Exercise objective:
One number should be the full reply: how many lines of the material below contain "minus".

==*==

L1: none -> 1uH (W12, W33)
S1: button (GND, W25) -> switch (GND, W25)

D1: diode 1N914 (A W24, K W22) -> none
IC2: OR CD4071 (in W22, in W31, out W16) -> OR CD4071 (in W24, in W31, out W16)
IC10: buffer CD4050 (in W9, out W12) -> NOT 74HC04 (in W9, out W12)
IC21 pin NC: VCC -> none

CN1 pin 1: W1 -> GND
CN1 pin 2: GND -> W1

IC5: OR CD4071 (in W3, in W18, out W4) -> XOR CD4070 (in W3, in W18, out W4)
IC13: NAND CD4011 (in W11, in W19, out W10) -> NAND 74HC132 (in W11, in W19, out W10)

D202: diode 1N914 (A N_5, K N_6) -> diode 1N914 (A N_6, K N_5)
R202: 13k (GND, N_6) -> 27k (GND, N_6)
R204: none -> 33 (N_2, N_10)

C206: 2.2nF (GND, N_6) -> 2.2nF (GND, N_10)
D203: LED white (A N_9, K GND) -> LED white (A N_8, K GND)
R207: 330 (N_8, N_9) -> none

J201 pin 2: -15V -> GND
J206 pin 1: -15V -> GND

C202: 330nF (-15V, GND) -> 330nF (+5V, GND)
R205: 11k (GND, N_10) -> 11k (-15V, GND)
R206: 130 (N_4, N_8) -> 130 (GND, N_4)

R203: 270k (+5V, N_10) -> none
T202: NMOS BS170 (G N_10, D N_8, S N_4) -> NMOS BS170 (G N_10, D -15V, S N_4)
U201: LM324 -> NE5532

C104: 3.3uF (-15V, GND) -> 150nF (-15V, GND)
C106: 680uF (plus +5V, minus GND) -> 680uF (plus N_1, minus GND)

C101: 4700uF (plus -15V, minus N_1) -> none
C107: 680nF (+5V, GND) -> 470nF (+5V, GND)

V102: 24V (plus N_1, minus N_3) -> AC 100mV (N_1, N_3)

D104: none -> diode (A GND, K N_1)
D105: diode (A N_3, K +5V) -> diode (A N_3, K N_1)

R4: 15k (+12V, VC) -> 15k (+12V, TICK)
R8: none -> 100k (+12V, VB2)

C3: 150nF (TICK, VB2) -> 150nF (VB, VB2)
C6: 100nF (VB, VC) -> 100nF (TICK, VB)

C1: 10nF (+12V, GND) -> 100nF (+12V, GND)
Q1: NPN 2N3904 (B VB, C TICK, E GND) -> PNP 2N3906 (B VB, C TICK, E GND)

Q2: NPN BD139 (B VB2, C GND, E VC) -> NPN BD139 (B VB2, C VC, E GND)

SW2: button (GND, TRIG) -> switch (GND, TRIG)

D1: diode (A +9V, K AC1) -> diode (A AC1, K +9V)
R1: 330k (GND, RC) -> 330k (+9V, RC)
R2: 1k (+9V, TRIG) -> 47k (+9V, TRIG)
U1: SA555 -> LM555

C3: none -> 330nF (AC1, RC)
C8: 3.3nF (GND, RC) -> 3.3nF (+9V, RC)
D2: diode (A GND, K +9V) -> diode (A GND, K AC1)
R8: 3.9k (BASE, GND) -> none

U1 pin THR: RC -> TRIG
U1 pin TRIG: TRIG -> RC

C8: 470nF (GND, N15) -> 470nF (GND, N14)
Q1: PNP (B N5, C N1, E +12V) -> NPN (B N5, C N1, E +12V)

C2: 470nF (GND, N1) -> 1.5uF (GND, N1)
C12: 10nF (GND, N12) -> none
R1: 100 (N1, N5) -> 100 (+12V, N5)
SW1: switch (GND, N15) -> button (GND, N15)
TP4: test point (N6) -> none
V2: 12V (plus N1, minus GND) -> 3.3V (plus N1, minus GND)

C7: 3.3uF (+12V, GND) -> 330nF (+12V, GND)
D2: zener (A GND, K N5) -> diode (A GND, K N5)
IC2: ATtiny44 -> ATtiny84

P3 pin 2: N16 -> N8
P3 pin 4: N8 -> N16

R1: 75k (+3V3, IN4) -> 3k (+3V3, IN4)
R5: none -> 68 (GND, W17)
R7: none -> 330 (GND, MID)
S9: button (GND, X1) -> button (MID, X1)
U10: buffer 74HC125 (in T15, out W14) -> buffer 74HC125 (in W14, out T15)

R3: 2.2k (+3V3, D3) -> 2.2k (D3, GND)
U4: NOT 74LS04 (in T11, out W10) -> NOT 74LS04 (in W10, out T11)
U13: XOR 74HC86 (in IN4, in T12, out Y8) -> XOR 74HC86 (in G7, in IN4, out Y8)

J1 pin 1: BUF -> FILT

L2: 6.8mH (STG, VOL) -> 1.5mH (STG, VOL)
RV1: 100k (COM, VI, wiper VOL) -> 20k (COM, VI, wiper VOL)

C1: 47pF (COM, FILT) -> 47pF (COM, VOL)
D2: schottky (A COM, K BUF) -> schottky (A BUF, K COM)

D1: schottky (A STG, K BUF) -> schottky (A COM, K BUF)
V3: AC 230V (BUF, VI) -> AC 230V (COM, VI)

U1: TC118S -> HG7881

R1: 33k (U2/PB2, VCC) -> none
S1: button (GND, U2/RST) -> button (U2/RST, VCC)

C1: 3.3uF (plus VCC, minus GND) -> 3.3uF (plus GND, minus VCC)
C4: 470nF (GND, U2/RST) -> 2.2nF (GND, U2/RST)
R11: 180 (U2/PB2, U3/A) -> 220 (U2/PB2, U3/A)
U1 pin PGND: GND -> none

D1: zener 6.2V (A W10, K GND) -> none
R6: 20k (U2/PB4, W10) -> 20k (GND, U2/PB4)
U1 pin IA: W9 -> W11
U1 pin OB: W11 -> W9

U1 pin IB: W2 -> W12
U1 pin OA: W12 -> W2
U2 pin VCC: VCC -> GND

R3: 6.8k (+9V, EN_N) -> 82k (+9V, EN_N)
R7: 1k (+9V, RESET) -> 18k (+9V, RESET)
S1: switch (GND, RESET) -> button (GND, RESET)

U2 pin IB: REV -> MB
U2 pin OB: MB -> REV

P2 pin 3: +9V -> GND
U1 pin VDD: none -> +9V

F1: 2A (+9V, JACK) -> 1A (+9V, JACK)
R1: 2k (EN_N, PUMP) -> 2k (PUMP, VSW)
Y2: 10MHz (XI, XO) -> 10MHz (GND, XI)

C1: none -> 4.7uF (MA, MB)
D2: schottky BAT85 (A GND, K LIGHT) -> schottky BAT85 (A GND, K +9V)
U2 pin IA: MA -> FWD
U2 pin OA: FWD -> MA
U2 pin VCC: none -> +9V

==*==

Solution below:
5